Raw data:
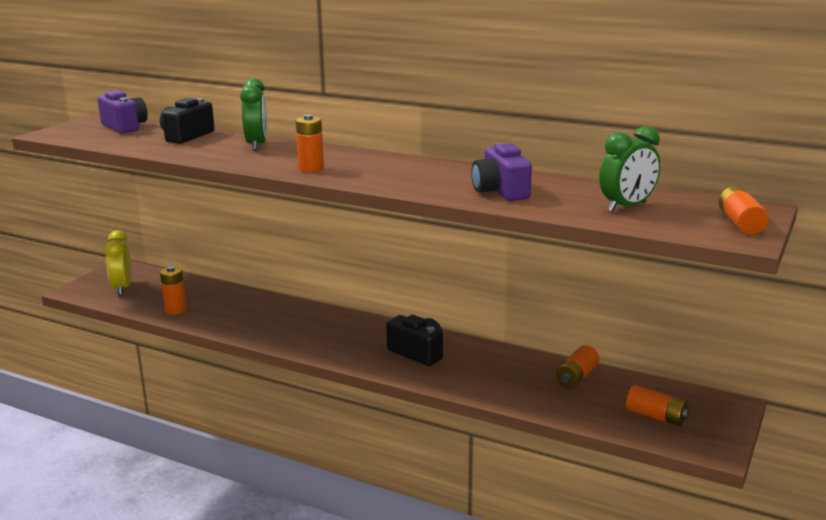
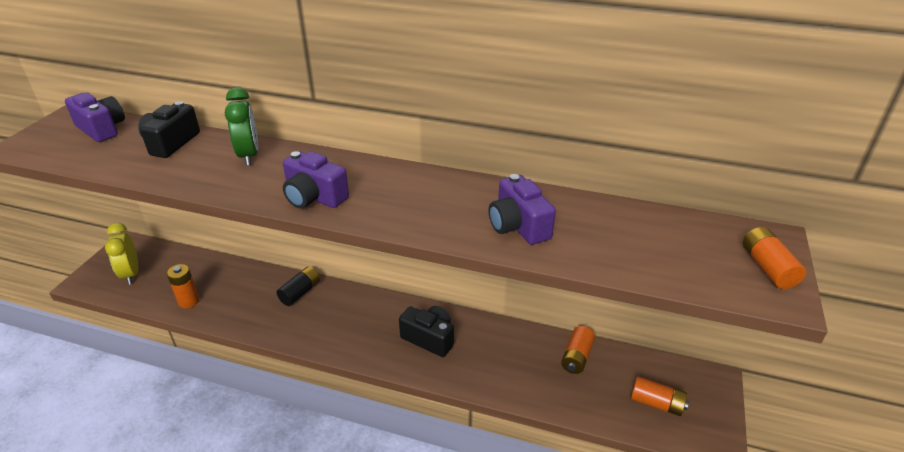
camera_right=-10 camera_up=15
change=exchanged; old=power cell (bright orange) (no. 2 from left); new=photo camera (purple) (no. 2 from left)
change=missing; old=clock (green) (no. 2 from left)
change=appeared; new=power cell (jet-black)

Problem:
No pictures belong in the copy. Repeat the listing above exactly.

Exercise answer:
camera_right=-10 camera_up=15
change=exchanged; old=power cell (bright orange) (no. 2 from left); new=photo camera (purple) (no. 2 from left)
change=missing; old=clock (green) (no. 2 from left)
change=appeared; new=power cell (jet-black)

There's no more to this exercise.